Records from a data collection
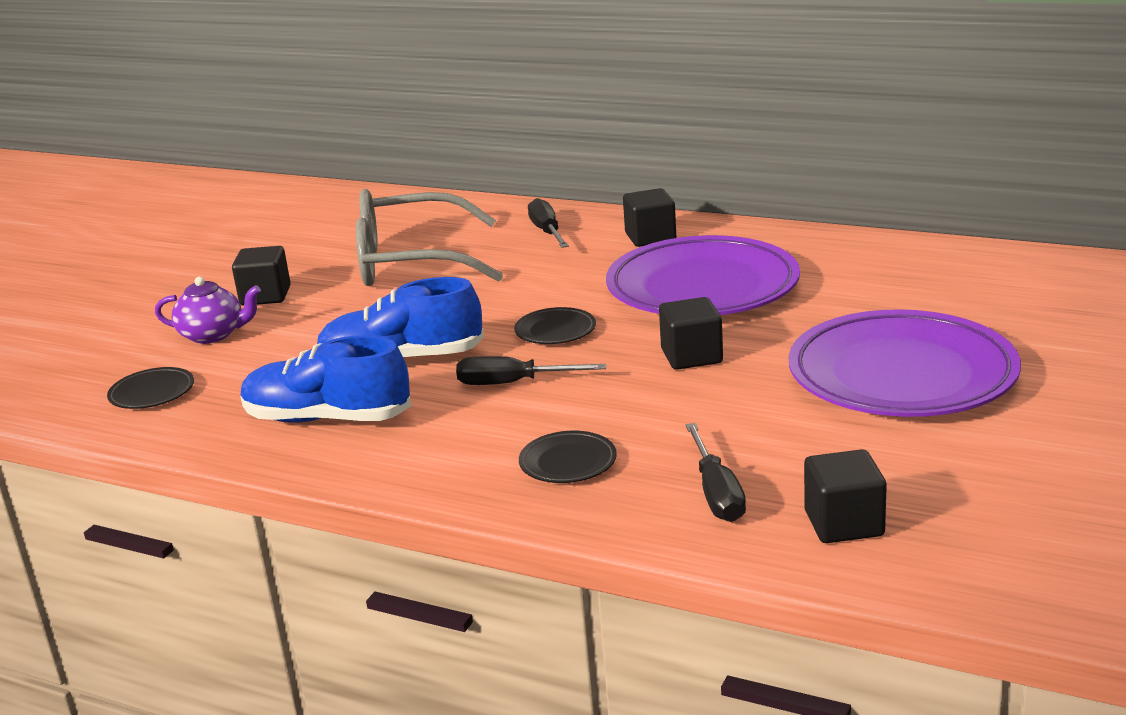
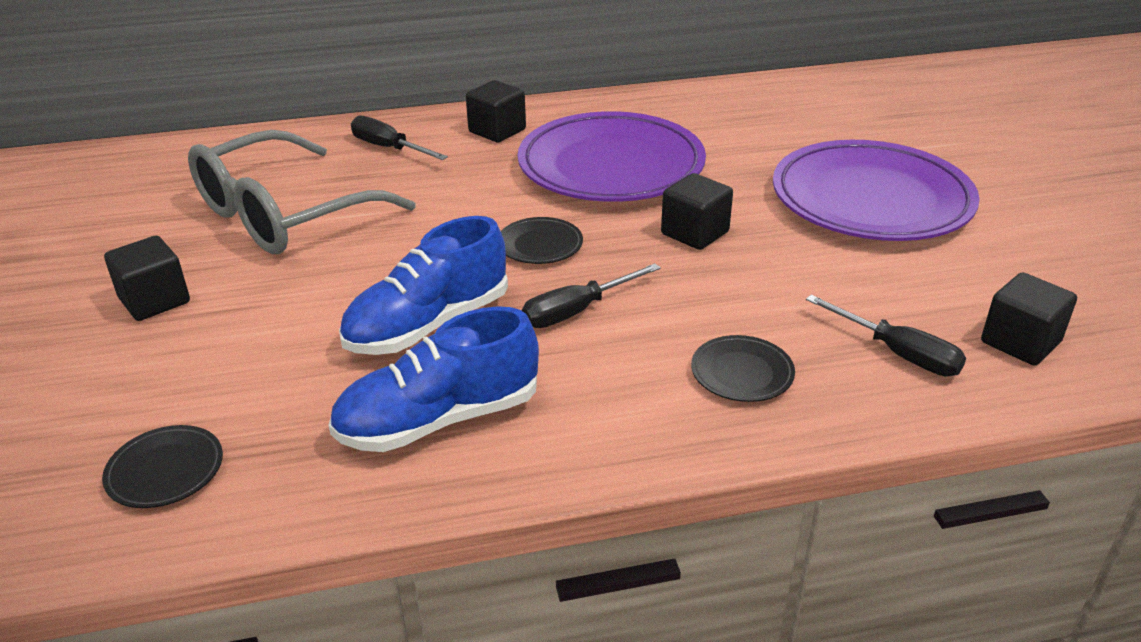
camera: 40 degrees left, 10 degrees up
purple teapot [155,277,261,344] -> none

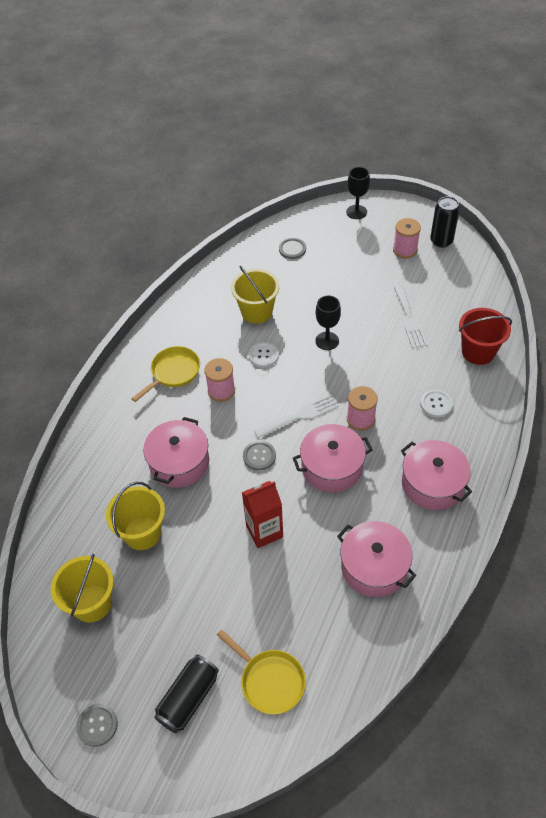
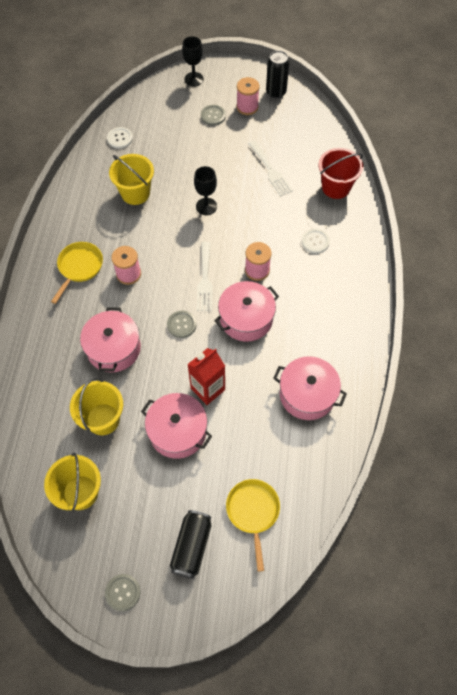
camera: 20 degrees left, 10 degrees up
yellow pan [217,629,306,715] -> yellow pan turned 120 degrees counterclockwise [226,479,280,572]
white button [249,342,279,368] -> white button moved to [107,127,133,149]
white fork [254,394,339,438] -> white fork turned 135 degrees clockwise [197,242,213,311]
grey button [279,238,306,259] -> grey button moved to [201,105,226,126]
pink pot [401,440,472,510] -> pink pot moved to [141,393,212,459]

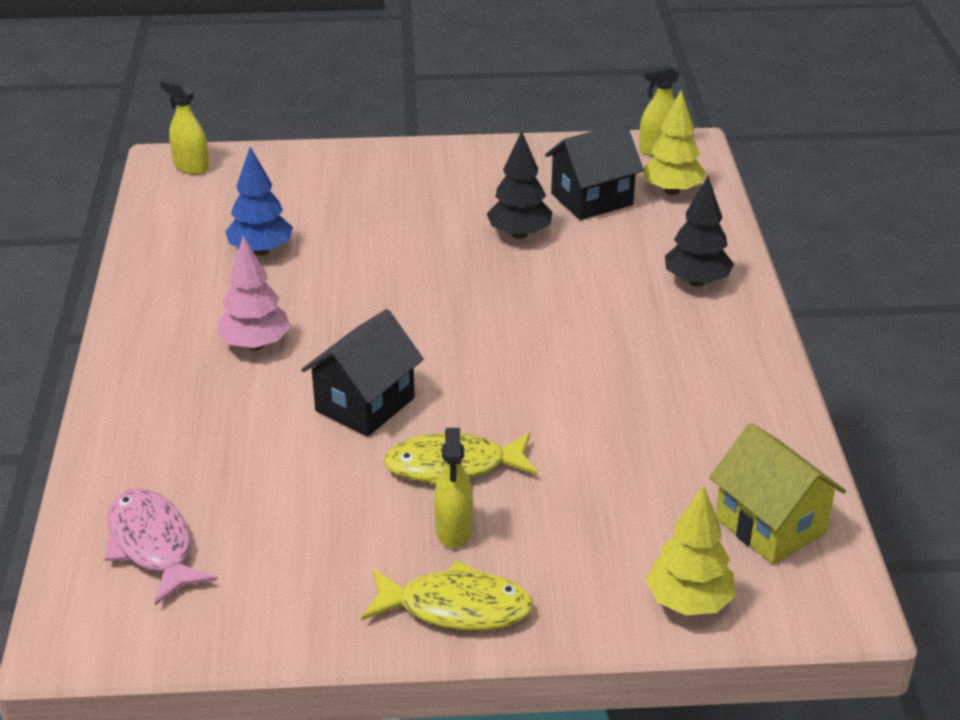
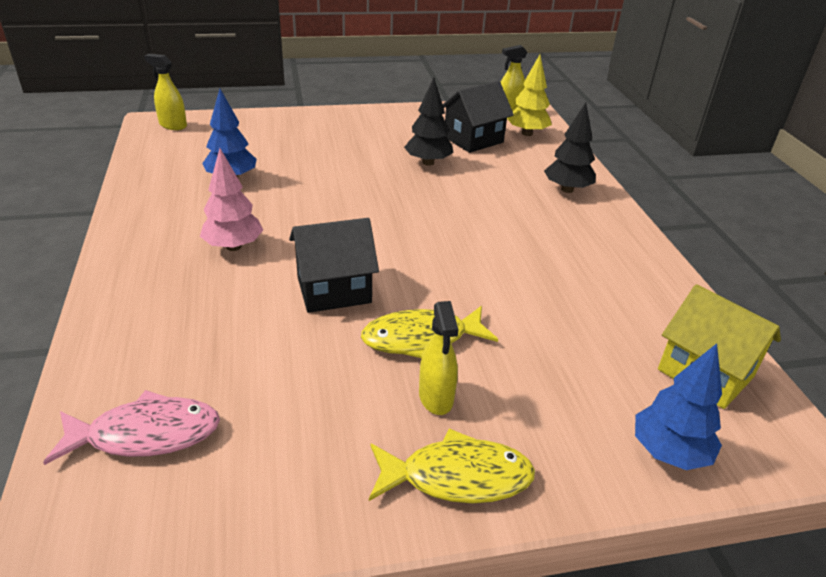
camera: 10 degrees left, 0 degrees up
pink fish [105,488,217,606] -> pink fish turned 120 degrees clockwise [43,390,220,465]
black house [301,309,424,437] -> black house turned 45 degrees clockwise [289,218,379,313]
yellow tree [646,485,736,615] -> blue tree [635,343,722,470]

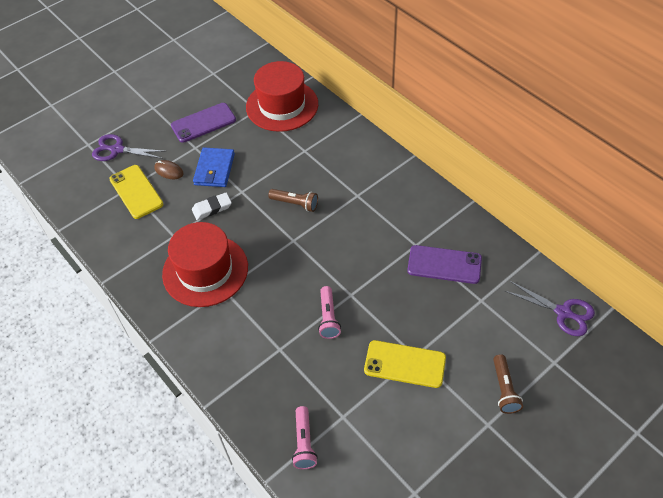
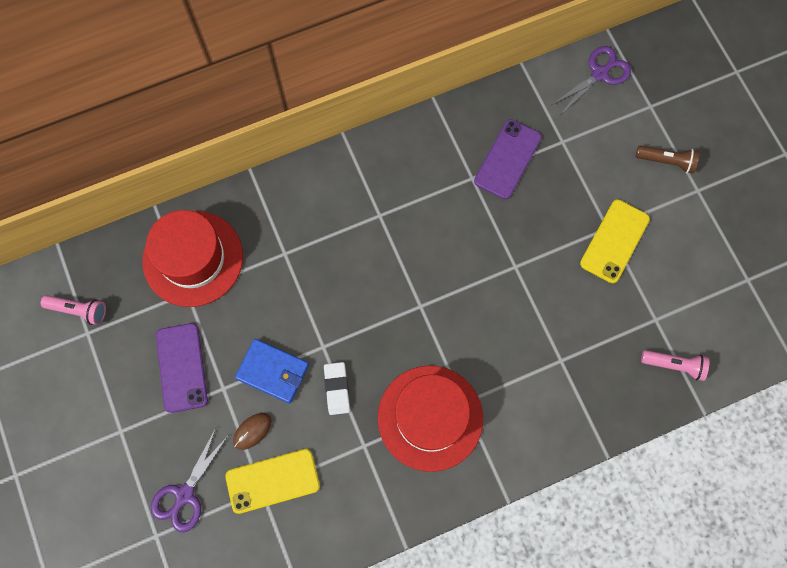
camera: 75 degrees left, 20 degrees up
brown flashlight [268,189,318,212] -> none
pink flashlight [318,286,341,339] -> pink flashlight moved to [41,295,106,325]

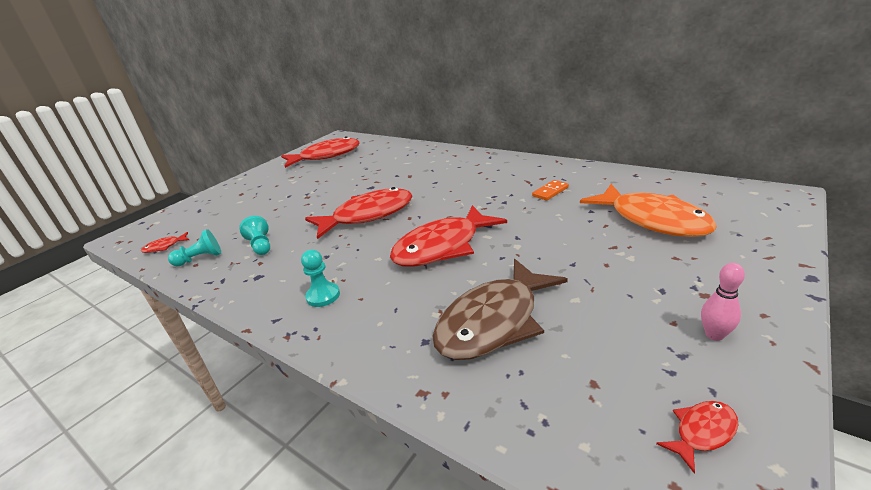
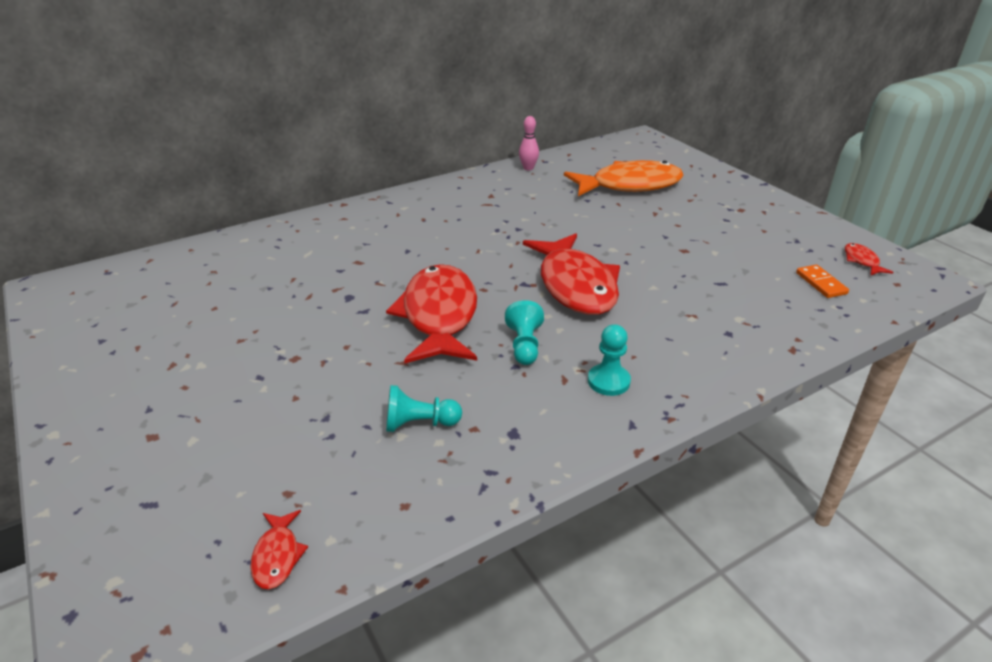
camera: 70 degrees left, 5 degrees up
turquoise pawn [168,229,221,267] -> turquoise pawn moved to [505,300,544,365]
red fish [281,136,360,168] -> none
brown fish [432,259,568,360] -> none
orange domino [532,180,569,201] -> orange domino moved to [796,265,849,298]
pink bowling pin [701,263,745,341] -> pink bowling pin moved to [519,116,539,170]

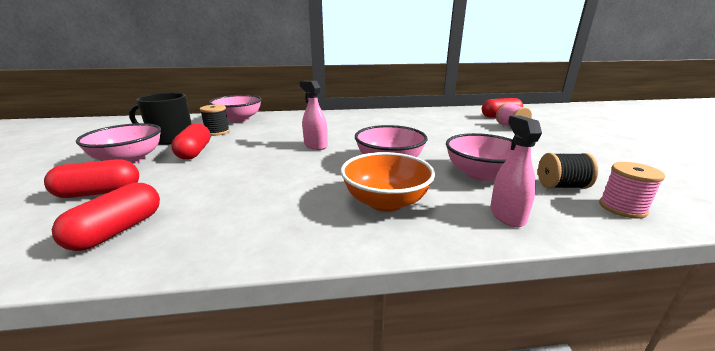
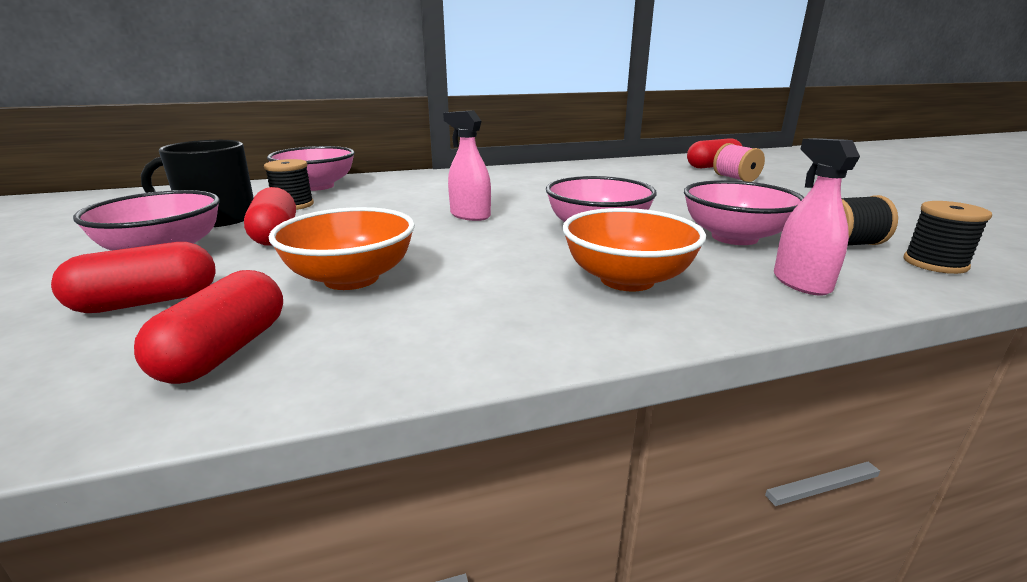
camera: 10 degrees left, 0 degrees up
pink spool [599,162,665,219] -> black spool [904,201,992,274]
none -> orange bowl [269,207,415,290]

TASK: Copy out the entries exactly as they stand, omitting the images.

RESPONSE TO THIS TASK:
camera: 40 degrees left, 10 degrees up
purple teapot [155,277,261,344] -> none

camera: 20 degrees left, 10 degrees up
yellow pan [217,629,306,715] -> yellow pan turned 120 degrees counterclockwise [226,479,280,572]
white button [249,342,279,368] -> white button moved to [107,127,133,149]
white fork [254,394,339,438] -> white fork turned 135 degrees clockwise [197,242,213,311]
grey button [279,238,306,259] -> grey button moved to [201,105,226,126]
pink pot [401,440,472,510] -> pink pot moved to [141,393,212,459]

camera: 10 degrees left, 0 degrees up
pink fish [105,488,217,606] -> pink fish turned 120 degrees clockwise [43,390,220,465]
black house [301,309,424,437] -> black house turned 45 degrees clockwise [289,218,379,313]
yellow tree [646,485,736,615] -> blue tree [635,343,722,470]

camera: 75 degrees left, 20 degrees up
brown flashlight [268,189,318,212] -> none
pink flashlight [318,286,341,339] -> pink flashlight moved to [41,295,106,325]

camera: 70 degrees left, 5 degrees up
turquoise pawn [168,229,221,267] -> turquoise pawn moved to [505,300,544,365]
red fish [281,136,360,168] -> none
brown fish [432,259,568,360] -> none
orange domino [532,180,569,201] -> orange domino moved to [796,265,849,298]
pink bowling pin [701,263,745,341] -> pink bowling pin moved to [519,116,539,170]

camera: 10 degrees left, 0 degrees up
pink spool [599,162,665,219] -> black spool [904,201,992,274]
none -> orange bowl [269,207,415,290]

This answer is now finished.